> [Task description] From the data below, copy each line that includes the word "teddy".

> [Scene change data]
══════════
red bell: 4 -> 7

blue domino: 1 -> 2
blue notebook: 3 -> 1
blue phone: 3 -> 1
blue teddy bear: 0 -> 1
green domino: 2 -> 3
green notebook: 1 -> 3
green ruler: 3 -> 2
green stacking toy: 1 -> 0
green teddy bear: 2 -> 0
══════════
> [Response to the task]
blue teddy bear: 0 -> 1
green teddy bear: 2 -> 0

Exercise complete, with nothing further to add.